Whenever a line contains the string "road", copy it out of the entries.
(Material shown)
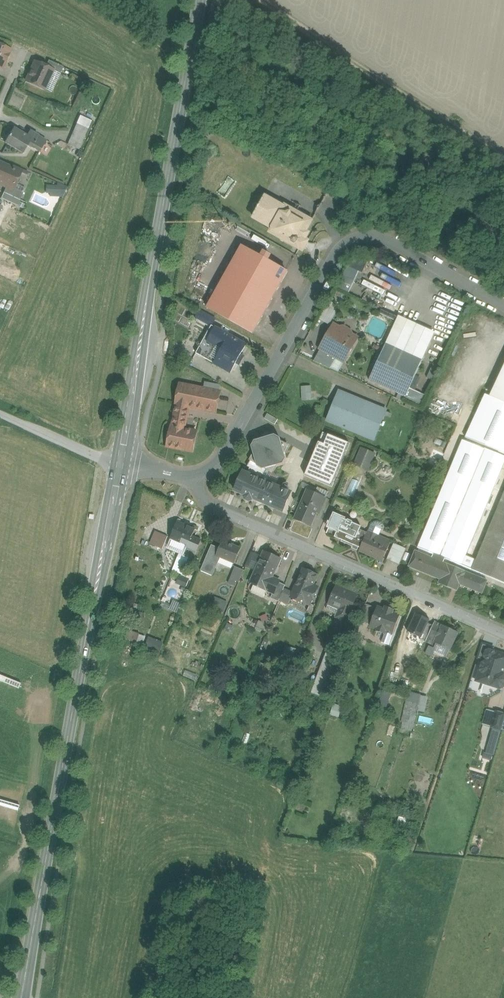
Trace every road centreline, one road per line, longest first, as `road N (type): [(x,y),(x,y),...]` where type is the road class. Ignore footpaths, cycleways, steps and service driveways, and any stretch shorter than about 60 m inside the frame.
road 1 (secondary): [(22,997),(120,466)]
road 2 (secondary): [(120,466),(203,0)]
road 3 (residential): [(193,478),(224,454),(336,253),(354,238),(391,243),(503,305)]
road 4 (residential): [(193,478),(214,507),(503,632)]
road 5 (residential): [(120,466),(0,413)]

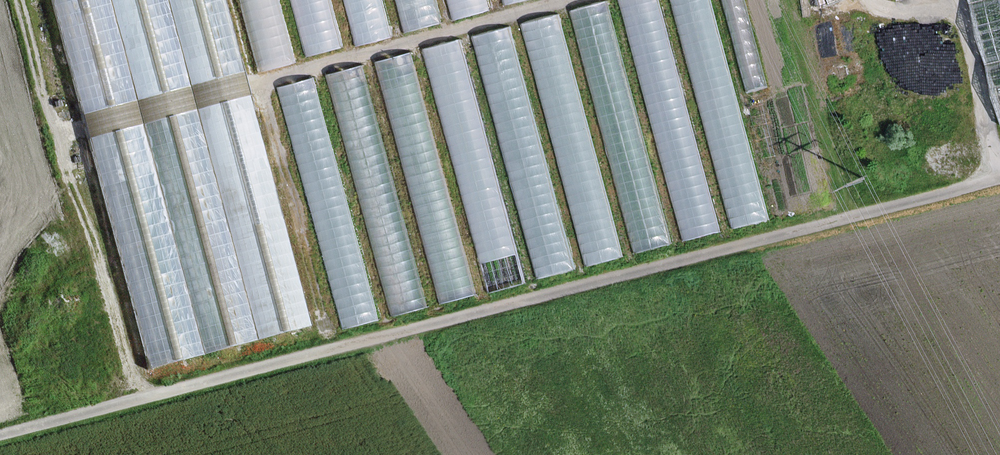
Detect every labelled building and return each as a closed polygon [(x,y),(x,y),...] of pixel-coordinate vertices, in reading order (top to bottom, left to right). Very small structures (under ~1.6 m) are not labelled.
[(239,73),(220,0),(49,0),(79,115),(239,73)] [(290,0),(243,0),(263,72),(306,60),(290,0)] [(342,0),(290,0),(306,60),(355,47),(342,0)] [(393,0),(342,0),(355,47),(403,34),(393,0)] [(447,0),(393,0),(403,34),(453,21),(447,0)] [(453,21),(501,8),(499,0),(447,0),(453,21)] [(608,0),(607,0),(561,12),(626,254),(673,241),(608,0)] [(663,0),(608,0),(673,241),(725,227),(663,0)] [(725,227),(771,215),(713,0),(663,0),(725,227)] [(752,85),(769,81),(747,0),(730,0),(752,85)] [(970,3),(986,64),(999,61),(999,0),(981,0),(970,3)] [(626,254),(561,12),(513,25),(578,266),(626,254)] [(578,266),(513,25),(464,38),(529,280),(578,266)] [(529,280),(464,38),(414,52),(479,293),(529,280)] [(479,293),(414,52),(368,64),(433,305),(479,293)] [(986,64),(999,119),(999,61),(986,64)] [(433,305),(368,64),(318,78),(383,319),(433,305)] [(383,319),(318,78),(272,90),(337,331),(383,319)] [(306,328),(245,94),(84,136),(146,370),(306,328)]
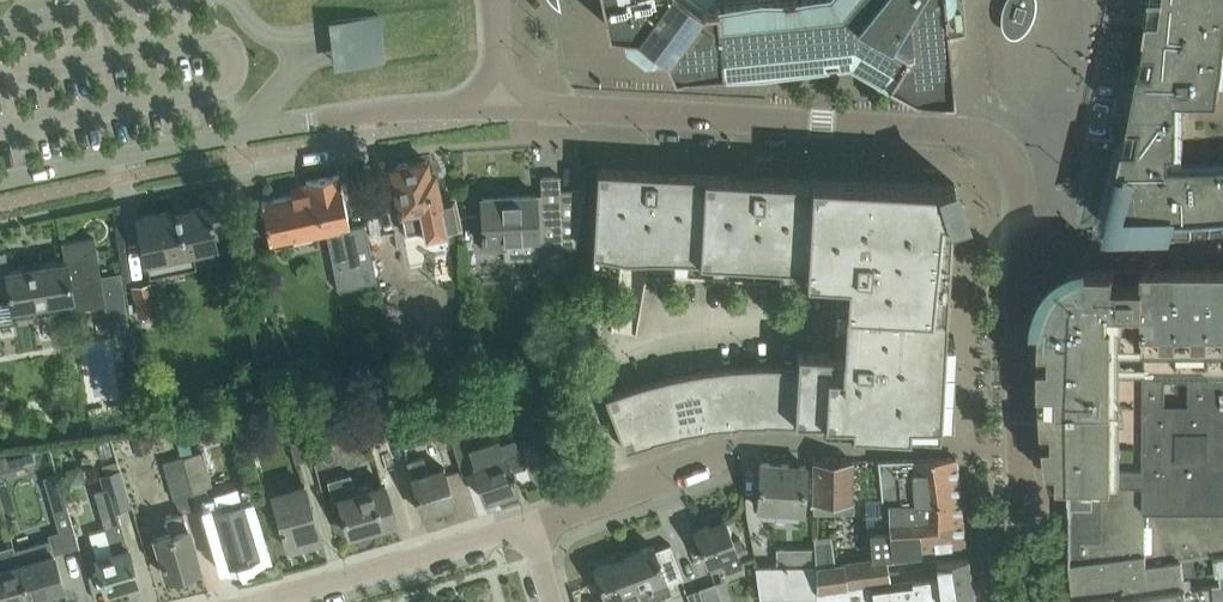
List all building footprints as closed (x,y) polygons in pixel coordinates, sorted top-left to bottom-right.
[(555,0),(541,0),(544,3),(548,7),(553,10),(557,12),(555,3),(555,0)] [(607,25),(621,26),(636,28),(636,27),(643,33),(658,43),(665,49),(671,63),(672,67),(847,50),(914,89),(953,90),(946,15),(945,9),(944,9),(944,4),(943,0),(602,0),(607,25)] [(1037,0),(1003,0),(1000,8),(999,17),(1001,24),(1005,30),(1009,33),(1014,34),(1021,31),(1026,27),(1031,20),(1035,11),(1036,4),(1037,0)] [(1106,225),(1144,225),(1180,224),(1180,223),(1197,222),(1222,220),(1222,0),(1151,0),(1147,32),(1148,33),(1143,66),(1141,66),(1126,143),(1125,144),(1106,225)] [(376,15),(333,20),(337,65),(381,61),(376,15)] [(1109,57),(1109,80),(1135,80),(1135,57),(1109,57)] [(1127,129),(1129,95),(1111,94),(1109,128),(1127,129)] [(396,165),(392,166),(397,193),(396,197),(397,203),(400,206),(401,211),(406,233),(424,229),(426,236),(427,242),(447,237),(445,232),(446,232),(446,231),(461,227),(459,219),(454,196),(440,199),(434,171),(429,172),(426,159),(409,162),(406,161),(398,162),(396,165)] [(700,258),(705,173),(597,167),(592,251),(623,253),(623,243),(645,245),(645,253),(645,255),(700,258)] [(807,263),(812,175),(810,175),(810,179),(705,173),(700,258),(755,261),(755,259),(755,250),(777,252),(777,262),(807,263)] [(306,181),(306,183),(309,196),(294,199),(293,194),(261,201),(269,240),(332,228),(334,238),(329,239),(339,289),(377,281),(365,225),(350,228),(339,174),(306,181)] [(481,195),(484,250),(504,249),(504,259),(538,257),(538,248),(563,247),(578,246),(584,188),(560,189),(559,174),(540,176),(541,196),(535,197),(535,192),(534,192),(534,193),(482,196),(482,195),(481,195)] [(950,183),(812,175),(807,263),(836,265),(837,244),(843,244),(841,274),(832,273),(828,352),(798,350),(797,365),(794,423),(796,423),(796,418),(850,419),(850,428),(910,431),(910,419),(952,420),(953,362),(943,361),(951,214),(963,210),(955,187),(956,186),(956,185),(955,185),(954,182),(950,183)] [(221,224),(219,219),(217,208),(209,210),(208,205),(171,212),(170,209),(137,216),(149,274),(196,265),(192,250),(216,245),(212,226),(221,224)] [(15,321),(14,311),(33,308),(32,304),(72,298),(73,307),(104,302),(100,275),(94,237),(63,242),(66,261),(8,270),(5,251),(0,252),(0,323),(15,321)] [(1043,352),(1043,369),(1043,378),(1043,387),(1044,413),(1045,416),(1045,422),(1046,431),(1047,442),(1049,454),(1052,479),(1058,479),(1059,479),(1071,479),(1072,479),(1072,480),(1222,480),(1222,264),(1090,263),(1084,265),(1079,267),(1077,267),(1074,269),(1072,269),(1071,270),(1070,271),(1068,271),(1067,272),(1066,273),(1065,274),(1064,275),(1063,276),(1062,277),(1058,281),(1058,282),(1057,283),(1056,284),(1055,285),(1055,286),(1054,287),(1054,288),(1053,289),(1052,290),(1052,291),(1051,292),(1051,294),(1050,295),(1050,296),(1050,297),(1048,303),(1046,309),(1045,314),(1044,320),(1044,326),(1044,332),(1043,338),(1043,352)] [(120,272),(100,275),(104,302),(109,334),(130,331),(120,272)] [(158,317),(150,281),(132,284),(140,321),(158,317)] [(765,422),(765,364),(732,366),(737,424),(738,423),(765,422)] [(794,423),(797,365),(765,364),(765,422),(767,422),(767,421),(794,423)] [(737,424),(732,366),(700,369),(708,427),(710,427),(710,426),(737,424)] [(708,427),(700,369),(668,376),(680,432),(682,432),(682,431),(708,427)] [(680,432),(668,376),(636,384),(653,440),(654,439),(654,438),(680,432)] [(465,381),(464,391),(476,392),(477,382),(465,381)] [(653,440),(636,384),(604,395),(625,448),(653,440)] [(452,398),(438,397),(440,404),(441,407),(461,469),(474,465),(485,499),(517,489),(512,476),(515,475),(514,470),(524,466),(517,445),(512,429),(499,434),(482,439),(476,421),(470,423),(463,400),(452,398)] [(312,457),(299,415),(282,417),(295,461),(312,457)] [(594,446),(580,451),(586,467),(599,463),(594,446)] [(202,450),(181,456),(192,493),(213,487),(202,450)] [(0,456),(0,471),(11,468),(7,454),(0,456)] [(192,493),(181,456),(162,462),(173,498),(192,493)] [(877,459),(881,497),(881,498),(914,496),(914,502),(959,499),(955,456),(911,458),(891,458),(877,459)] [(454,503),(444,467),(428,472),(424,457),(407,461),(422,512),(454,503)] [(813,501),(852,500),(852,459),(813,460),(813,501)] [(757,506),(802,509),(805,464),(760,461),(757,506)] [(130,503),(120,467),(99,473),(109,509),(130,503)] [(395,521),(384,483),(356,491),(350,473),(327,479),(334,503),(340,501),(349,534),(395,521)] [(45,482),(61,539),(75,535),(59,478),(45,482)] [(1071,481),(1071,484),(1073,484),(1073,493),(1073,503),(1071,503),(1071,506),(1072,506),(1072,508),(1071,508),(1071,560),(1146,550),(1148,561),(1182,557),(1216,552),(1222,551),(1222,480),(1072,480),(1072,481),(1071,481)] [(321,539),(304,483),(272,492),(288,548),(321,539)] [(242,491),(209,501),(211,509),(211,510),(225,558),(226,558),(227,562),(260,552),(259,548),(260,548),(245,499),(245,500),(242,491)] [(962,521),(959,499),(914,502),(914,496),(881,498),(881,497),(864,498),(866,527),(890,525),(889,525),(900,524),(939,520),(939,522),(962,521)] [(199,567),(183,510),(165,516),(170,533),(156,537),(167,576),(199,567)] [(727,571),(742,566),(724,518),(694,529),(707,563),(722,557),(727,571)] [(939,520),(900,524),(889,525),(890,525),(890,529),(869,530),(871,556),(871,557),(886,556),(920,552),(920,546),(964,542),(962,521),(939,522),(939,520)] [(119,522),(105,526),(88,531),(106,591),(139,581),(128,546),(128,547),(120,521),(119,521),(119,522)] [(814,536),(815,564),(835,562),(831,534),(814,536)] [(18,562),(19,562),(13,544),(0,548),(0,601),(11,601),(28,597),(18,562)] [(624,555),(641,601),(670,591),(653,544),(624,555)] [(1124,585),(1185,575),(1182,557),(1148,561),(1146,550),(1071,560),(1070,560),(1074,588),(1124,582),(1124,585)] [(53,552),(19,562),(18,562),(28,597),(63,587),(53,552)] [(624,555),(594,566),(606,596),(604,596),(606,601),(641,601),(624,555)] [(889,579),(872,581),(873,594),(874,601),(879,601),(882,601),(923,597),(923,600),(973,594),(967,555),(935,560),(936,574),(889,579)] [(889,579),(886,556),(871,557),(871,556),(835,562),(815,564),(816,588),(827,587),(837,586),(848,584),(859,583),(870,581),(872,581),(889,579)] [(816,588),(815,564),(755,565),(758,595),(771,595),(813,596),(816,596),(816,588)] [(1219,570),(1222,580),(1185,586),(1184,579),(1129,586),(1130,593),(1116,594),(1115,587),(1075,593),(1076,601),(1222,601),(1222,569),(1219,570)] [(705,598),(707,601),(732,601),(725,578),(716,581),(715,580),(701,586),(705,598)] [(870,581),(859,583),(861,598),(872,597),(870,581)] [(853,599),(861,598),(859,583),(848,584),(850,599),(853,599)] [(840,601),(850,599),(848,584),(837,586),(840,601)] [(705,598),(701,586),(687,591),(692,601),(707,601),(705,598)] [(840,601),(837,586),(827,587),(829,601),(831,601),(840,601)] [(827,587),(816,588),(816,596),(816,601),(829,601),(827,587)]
(End Material shown)
Reply:
Trace every road centreline, one road per line, longest first, as `road N (type): [(x,y),(x,y),...]` where type is the road class. Ignore footpaths, cycleways, steps and service driveways, and any stretch shorter than about 60 m inside the frame.
road 1 (secondary): [(22,997),(120,466)]
road 2 (secondary): [(120,466),(203,0)]
road 3 (residential): [(193,478),(224,454),(336,253),(354,238),(391,243),(503,305)]
road 4 (residential): [(193,478),(214,507),(503,632)]
road 5 (residential): [(120,466),(0,413)]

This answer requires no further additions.